• **TASK TO CARRY OUT**: Can you output the records below as a JSON list of strings, one string per line, with blank lines and pictures left out?

Collected data:
^^^^^^^^

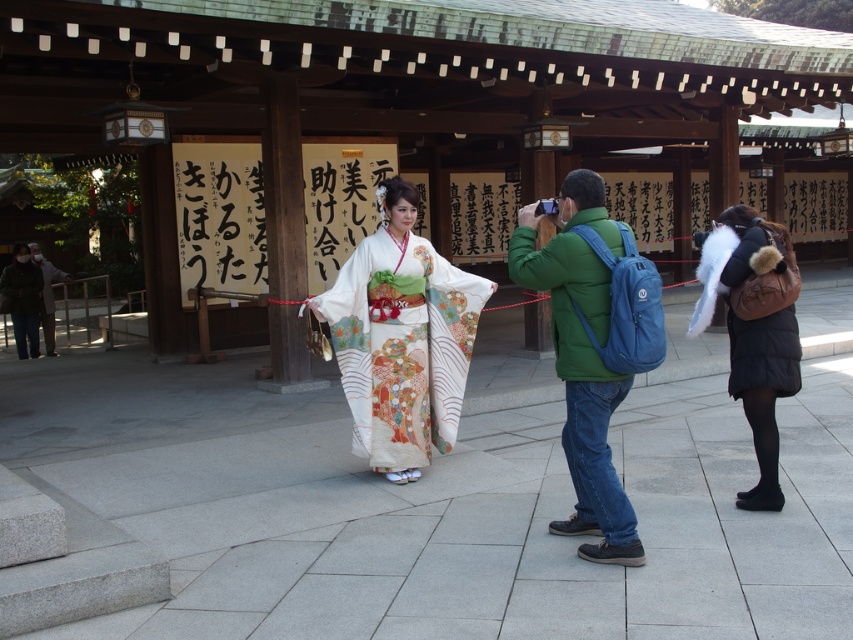
You are a photographer positioned at the front of the shrine. You need to capture a clear shot of both the green matte jacket at center and the dark gray fabric jacket at left. Which jacket should you focus on first to ensure both are in focus?

The green matte jacket at center is closer to the viewer than the dark gray fabric jacket at left. To ensure both are in focus, you should focus on the green matte jacket at center first, as it is closer, and adjust the depth of field accordingly.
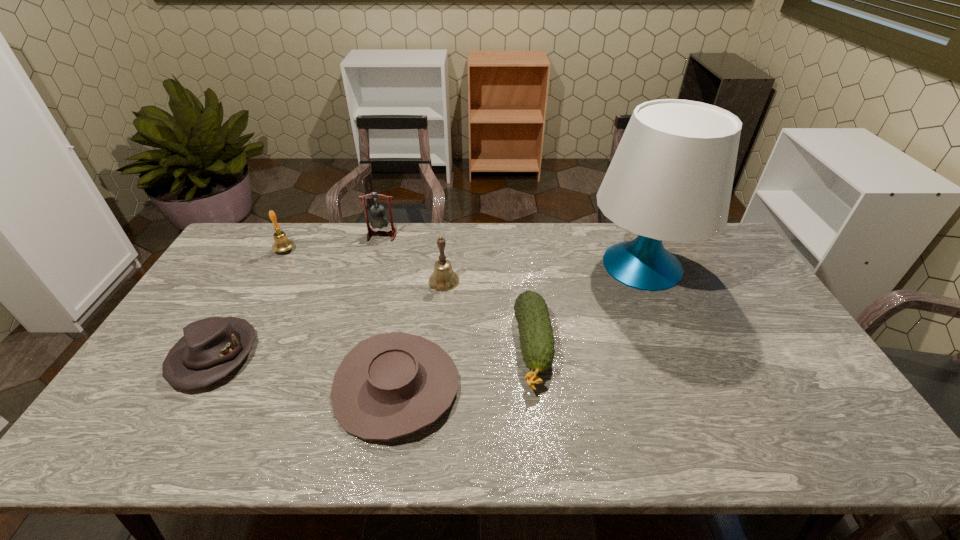
Locate an element on the screen. The height and width of the screenshot is (540, 960). vacant space located on the front-facing side of the table lamp is located at coordinates (476, 266).

You are a GUI agent. You are given a task and a screenshot of the screen. Output one action in this format:
    pyautogui.click(x=<x>, y=<y>)
    Task: Click on the vacant space located on the right of the second bell from right to left
    The height and width of the screenshot is (540, 960).
    Given the screenshot: What is the action you would take?
    pyautogui.click(x=464, y=235)

Image resolution: width=960 pixels, height=540 pixels. In order to click on vacant position located 0.100m on the front of the nearest bell in this screenshot , I will do `click(441, 314)`.

I want to click on free spot located 0.300m on the right of the leftmost bell, so click(x=380, y=250).

Identify the location of vacant space located 0.090m on the decorative side of the hat. This screenshot has width=960, height=540. (172, 429).

At what (x,y) coordinates should I click in order to perform the action: click on vacant position located 0.140m at the blossom end of the cucumber. Please return your answer as a coordinate pair (x, y). The image size is (960, 540). Looking at the image, I should click on (545, 451).

At what (x,y) coordinates should I click in order to perform the action: click on vacant space positioned 0.280m on the right of the cowboy hat. Please return your answer as a coordinate pair (x, y). Looking at the image, I should click on (568, 387).

This screenshot has width=960, height=540. Identify the location of table lamp at the far edge. (671, 177).

Locate an element on the screen. The image size is (960, 540). object that is at the near edge is located at coordinates (390, 385).

The width and height of the screenshot is (960, 540). In order to click on bell that is at the left edge in this screenshot , I will do `click(281, 243)`.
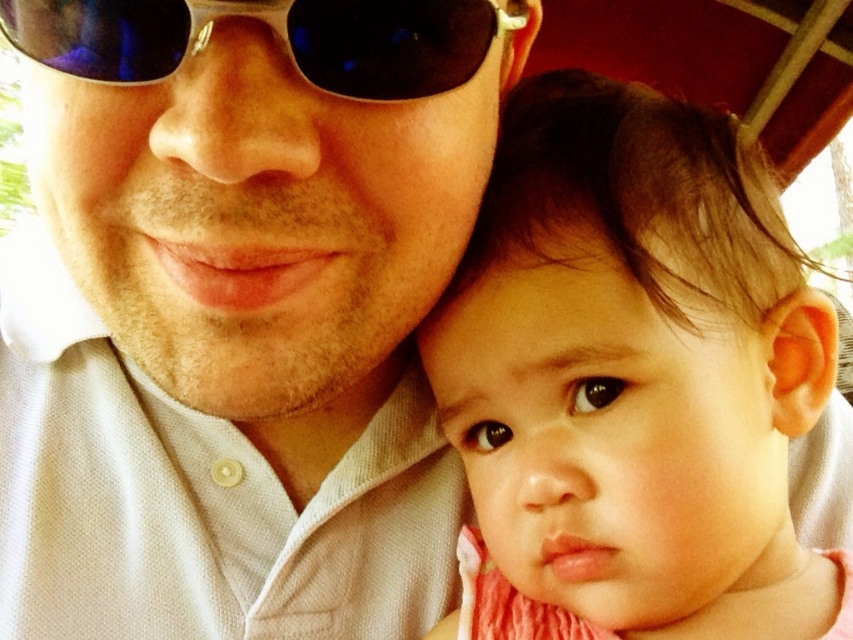
Which is below, smooth pink fabric at center or sunglasses at upper center?

smooth pink fabric at center is lower down.

Can you confirm if smooth pink fabric at center is taller than sunglasses at upper center?

Yes, smooth pink fabric at center is taller than sunglasses at upper center.

At what (x,y) coordinates should I click in order to perform the action: click on smooth pink fabric at center. Please return your answer as a coordinate pair (x, y). Looking at the image, I should click on (631, 380).

Can you confirm if matte white shirt at center is wider than sunglasses at upper center?

Yes.

Between point (9, 20) and point (473, 20), which one is positioned behind?

Positioned behind is point (473, 20).

Who is more forward, (292,545) or (113,49)?

Point (113,49) is in front.

Find the location of a particular element. The width and height of the screenshot is (853, 640). matte white shirt at center is located at coordinates (236, 310).

Which is in front, point (51, 29) or point (669, 152)?

Point (51, 29) is more forward.

At what (x,y) coordinates should I click in order to perform the action: click on matte white shirt at center. Please return your answer as a coordinate pair (x, y). This screenshot has width=853, height=640. Looking at the image, I should click on (236, 310).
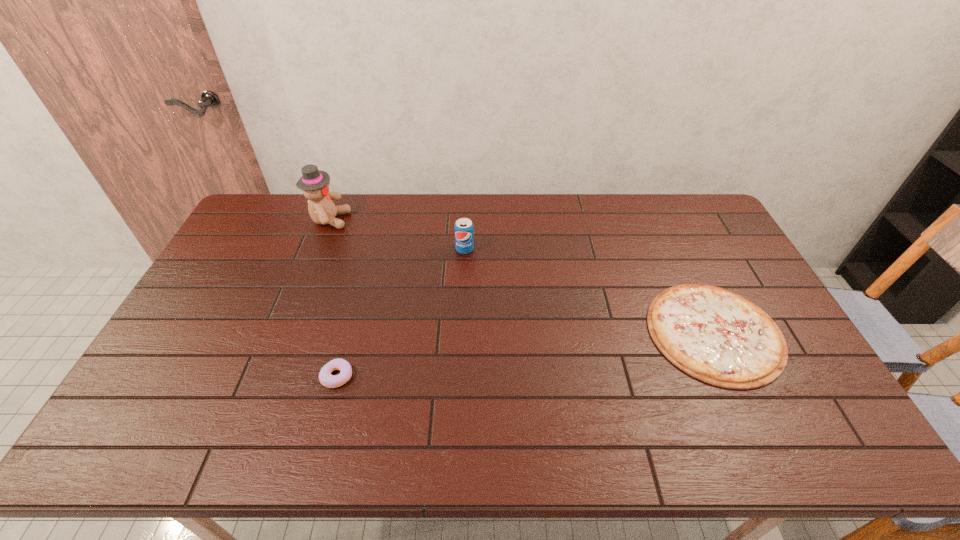
The image size is (960, 540). In order to click on free space that satisfies the following two spatial constraints: 1. on the back side of the doughnut; 2. on the front-facing side of the tallest object in this screenshot , I will do `click(378, 220)`.

Where is `vacant region that satisfies the following two spatial constraints: 1. on the back side of the pizza; 2. on the front-facing side of the leftmost object`? The image size is (960, 540). vacant region that satisfies the following two spatial constraints: 1. on the back side of the pizza; 2. on the front-facing side of the leftmost object is located at coordinates (661, 220).

The height and width of the screenshot is (540, 960). What are the coordinates of `vacant space that satisfies the following two spatial constraints: 1. on the back side of the third object from right to left; 2. on the left side of the third nearest object` in the screenshot? It's located at (371, 249).

This screenshot has width=960, height=540. Identify the location of free spot that satisfies the following two spatial constraints: 1. on the front-facing side of the tallest object; 2. on the right side of the third object from left to right. (318, 249).

You are a GUI agent. You are given a task and a screenshot of the screen. Output one action in this format:
    pyautogui.click(x=<x>, y=<y>)
    Task: Click on the vacant space that satisfies the following two spatial constraints: 1. on the front-facing side of the tallest object; 2. on the back side of the rightmost object
    The height and width of the screenshot is (540, 960).
    Given the screenshot: What is the action you would take?
    pyautogui.click(x=285, y=332)

Identify the location of vacant space that satisfies the following two spatial constraints: 1. on the front-facing side of the rightmost object; 2. on the right side of the farthest object. This screenshot has height=540, width=960. (285, 332).

The width and height of the screenshot is (960, 540). Find the location of `free point that satisfies the following two spatial constraints: 1. on the front-facing side of the third object from right to left; 2. on the right side of the tallest object`. free point that satisfies the following two spatial constraints: 1. on the front-facing side of the third object from right to left; 2. on the right side of the tallest object is located at coordinates (269, 376).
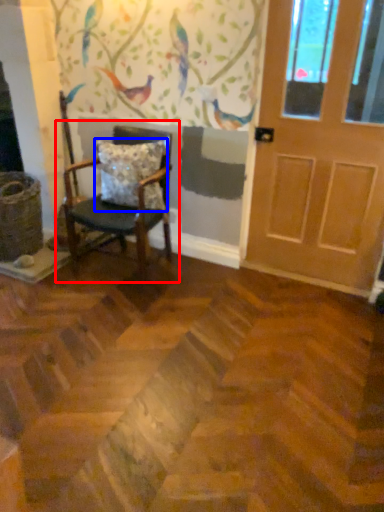
Question: Which point is further to the camera, chair (highlighted by a red box) or pillow (highlighted by a blue box)?

Choices:
 (A) chair
 (B) pillow

Answer: (B)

^^^^^^^^

• **TASK RESPONSE**:
[
  "You are a photographer positioned at the front of the shrine. You need to capture a clear shot of both the green matte jacket at center and the dark gray fabric jacket at left. Which jacket should you focus on first to ensure both are in focus?",
  "The green matte jacket at center is closer to the viewer than the dark gray fabric jacket at left. To ensure both are in focus, you should focus on the green matte jacket at center first, as it is closer, and adjust the depth of field accordingly.",
  "Locate an element on the screen. The height and width of the screenshot is (540, 960). vacant space located on the front-facing side of the table lamp is located at coordinates (476, 266).",
  "You are a GUI agent. You are given a task and a screenshot of the screen. Output one action in this format:",
  "    pyautogui.click(x=<x>, y=<y>)",
  "    Task: Click on the vacant space located on the right of the second bell from right to left",
  "    The height and width of the screenshot is (540, 960).",
  "    Given the screenshot: What is the action you would take?",
  "    pyautogui.click(x=464, y=235)",
  "Image resolution: width=960 pixels, height=540 pixels. In order to click on vacant position located 0.100m on the front of the nearest bell in this screenshot , I will do `click(441, 314)`.",
  "I want to click on free spot located 0.300m on the right of the leftmost bell, so click(x=380, y=250).",
  "Identify the location of vacant space located 0.090m on the decorative side of the hat. This screenshot has width=960, height=540. (172, 429).",
  "At what (x,y) coordinates should I click in order to perform the action: click on vacant position located 0.140m at the blossom end of the cucumber. Please return your answer as a coordinate pair (x, y). The image size is (960, 540). Looking at the image, I should click on (545, 451).",
  "At what (x,y) coordinates should I click in order to perform the action: click on vacant space positioned 0.280m on the right of the cowboy hat. Please return your answer as a coordinate pair (x, y). Looking at the image, I should click on (568, 387).",
  "This screenshot has width=960, height=540. Identify the location of table lamp at the far edge. (671, 177).",
  "Locate an element on the screen. The image size is (960, 540). object that is at the near edge is located at coordinates (390, 385).",
  "The width and height of the screenshot is (960, 540). In order to click on bell that is at the left edge in this screenshot , I will do `click(281, 243)`.",
  "Which is below, smooth pink fabric at center or sunglasses at upper center?",
  "smooth pink fabric at center is lower down.",
  "Can you confirm if smooth pink fabric at center is taller than sunglasses at upper center?",
  "Yes, smooth pink fabric at center is taller than sunglasses at upper center.",
  "At what (x,y) coordinates should I click in order to perform the action: click on smooth pink fabric at center. Please return your answer as a coordinate pair (x, y). Looking at the image, I should click on (631, 380).",
  "Can you confirm if matte white shirt at center is wider than sunglasses at upper center?",
  "Yes.",
  "Between point (9, 20) and point (473, 20), which one is positioned behind?",
  "Positioned behind is point (473, 20).",
  "Who is more forward, (292,545) or (113,49)?",
  "Point (113,49) is in front.",
  "Find the location of a particular element. The width and height of the screenshot is (853, 640). matte white shirt at center is located at coordinates (236, 310).",
  "Which is in front, point (51, 29) or point (669, 152)?",
  "Point (51, 29) is more forward.",
  "At what (x,y) coordinates should I click in order to perform the action: click on matte white shirt at center. Please return your answer as a coordinate pair (x, y). This screenshot has width=853, height=640. Looking at the image, I should click on (236, 310).",
  "The image size is (960, 540). In order to click on free space that satisfies the following two spatial constraints: 1. on the back side of the doughnut; 2. on the front-facing side of the tallest object in this screenshot , I will do `click(378, 220)`.",
  "Where is `vacant region that satisfies the following two spatial constraints: 1. on the back side of the pizza; 2. on the front-facing side of the leftmost object`? The image size is (960, 540). vacant region that satisfies the following two spatial constraints: 1. on the back side of the pizza; 2. on the front-facing side of the leftmost object is located at coordinates (661, 220).",
  "The height and width of the screenshot is (540, 960). What are the coordinates of `vacant space that satisfies the following two spatial constraints: 1. on the back side of the third object from right to left; 2. on the left side of the third nearest object` in the screenshot? It's located at (371, 249).",
  "This screenshot has width=960, height=540. Identify the location of free spot that satisfies the following two spatial constraints: 1. on the front-facing side of the tallest object; 2. on the right side of the third object from left to right. (318, 249).",
  "You are a GUI agent. You are given a task and a screenshot of the screen. Output one action in this format:",
  "    pyautogui.click(x=<x>, y=<y>)",
  "    Task: Click on the vacant space that satisfies the following two spatial constraints: 1. on the front-facing side of the tallest object; 2. on the back side of the rightmost object",
  "    The height and width of the screenshot is (540, 960).",
  "    Given the screenshot: What is the action you would take?",
  "    pyautogui.click(x=285, y=332)",
  "Identify the location of vacant space that satisfies the following two spatial constraints: 1. on the front-facing side of the rightmost object; 2. on the right side of the farthest object. This screenshot has height=540, width=960. (285, 332).",
  "The width and height of the screenshot is (960, 540). Find the location of `free point that satisfies the following two spatial constraints: 1. on the front-facing side of the third object from right to left; 2. on the right side of the tallest object`. free point that satisfies the following two spatial constraints: 1. on the front-facing side of the third object from right to left; 2. on the right side of the tallest object is located at coordinates (269, 376).",
  "Question: Which point is further to the camera, chair (highlighted by a red box) or pillow (highlighted by a blue box)?",
  "Choices:",
  " (A) chair",
  " (B) pillow",
  "Answer: (B)"
]